SOURCE DATA START

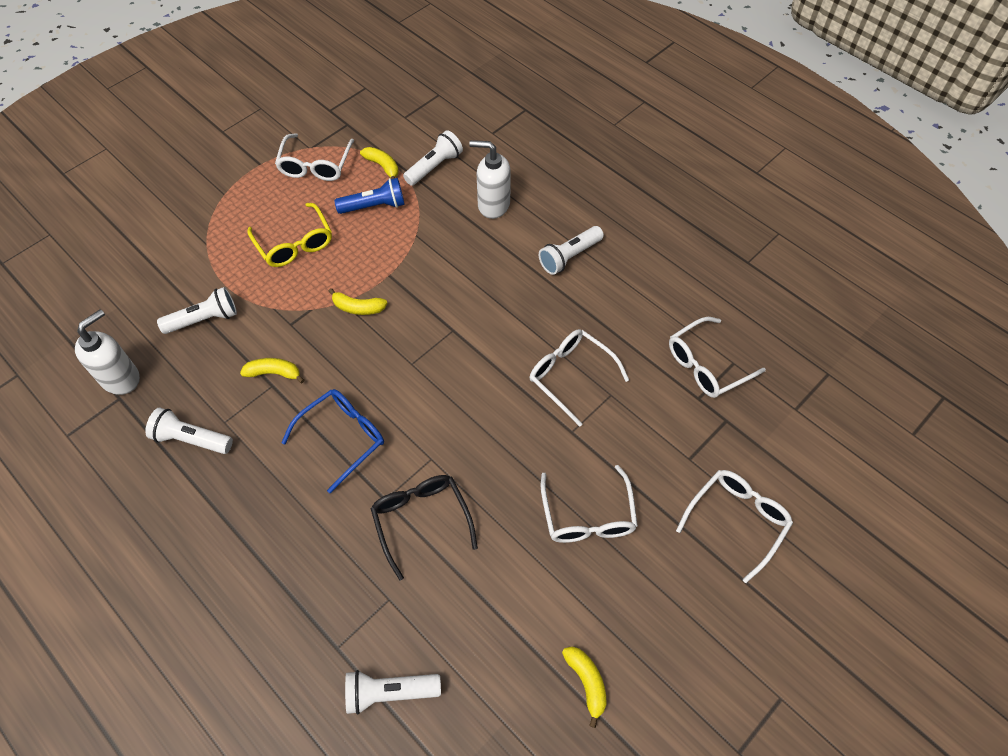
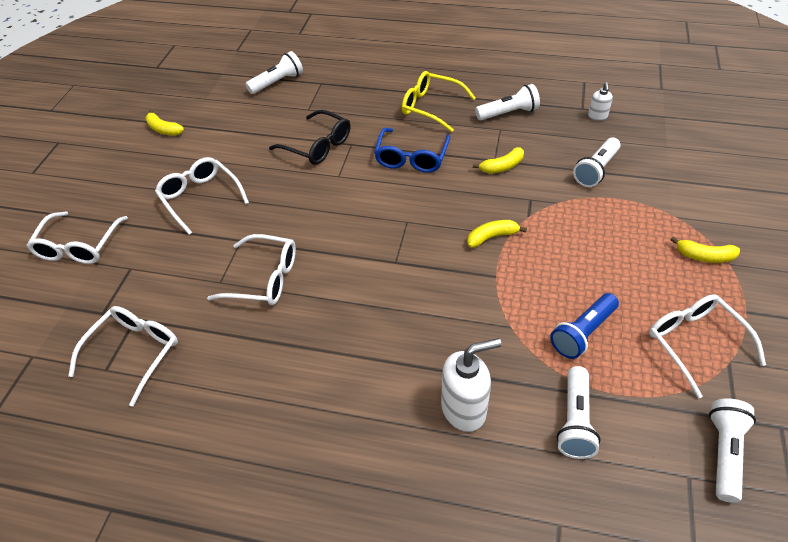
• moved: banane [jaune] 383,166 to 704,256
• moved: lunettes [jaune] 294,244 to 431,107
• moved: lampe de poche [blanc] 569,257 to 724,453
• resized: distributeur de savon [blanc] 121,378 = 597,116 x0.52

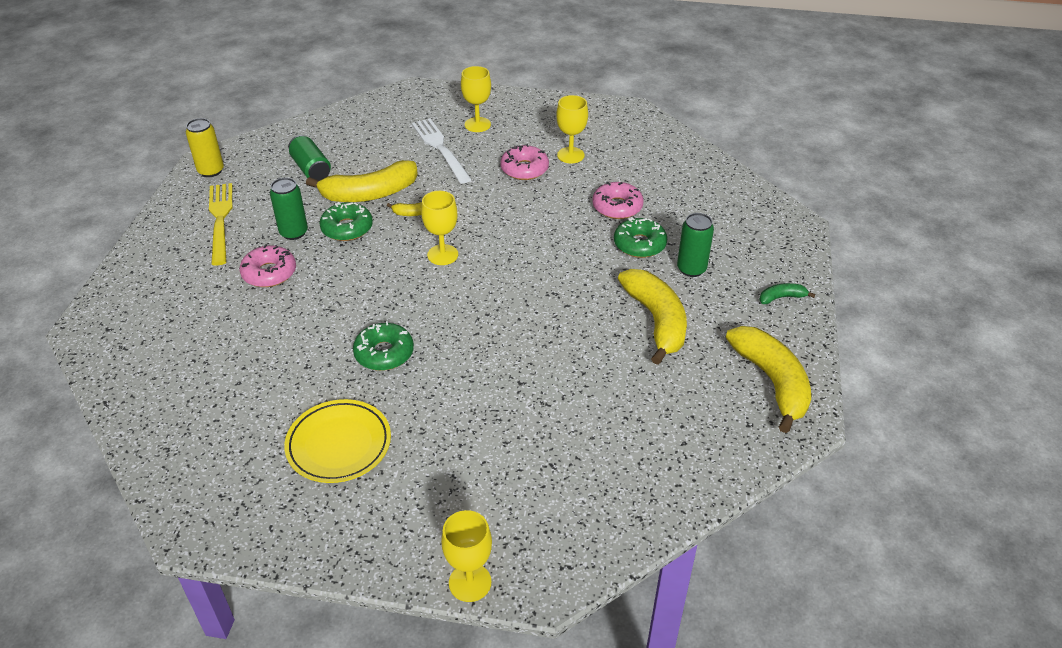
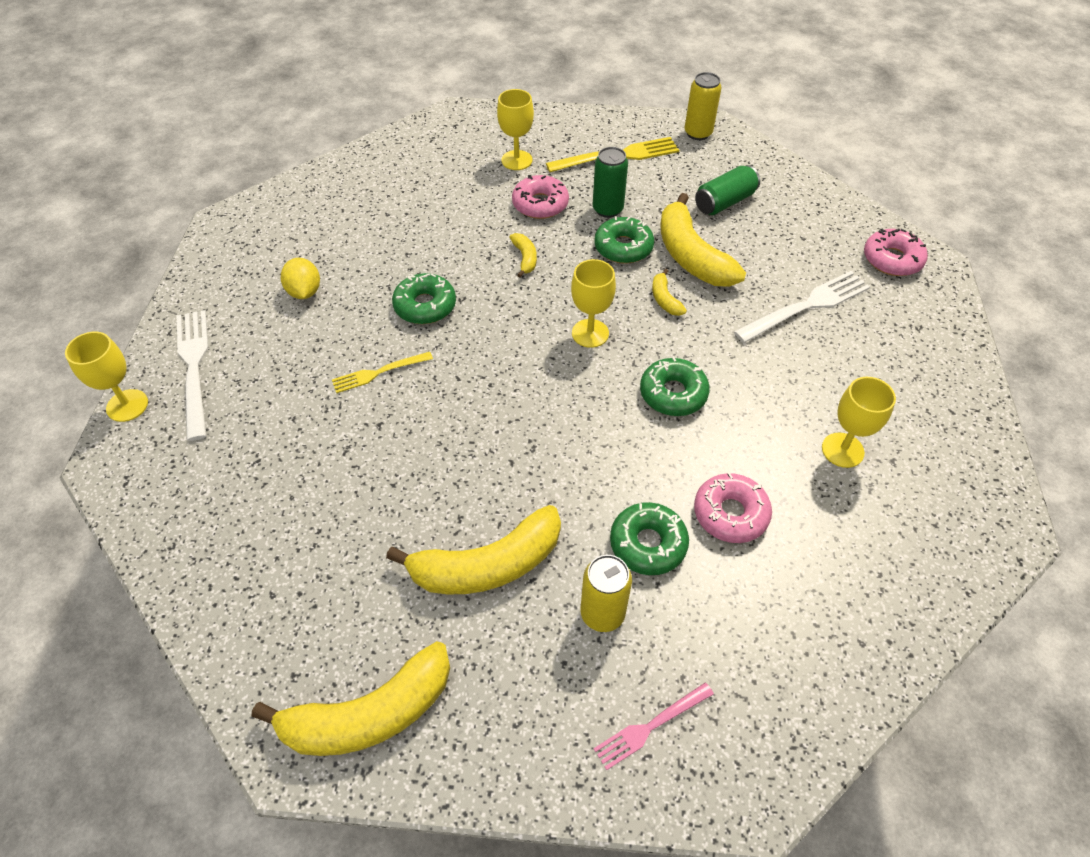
• moved: verre à pied [jaune] 477,125 to 516,160
• moved: beignet [rose] 524,169 to 892,259
• recoloured: canette [vert] 691,269 to canette [jaune] 602,613
• removed: banane [vert] 781,297
• replaced: assiette [jaune] 339,444 to citron [jaune] 304,292
• added: banane [jaune] 525,258
• added: fourchette [blanc] 194,367
• added: fourchette [jaune] 378,373
• added: beignet [vert] 673,393
• added: fourchette [rose] 650,727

SOURCE DATA END

● **THE TASK**
Your task is to set down exactly the lines that run from the line holding "569,257 to 724,453" through the close of the entries, including both ends. Pictures stay out.

● **RESPONSE**
• moved: lampe de poche [blanc] 569,257 to 724,453
• resized: distributeur de savon [blanc] 121,378 = 597,116 x0.52

• moved: verre à pied [jaune] 477,125 to 516,160
• moved: beignet [rose] 524,169 to 892,259
• recoloured: canette [vert] 691,269 to canette [jaune] 602,613
• removed: banane [vert] 781,297
• replaced: assiette [jaune] 339,444 to citron [jaune] 304,292
• added: banane [jaune] 525,258
• added: fourchette [blanc] 194,367
• added: fourchette [jaune] 378,373
• added: beignet [vert] 673,393
• added: fourchette [rose] 650,727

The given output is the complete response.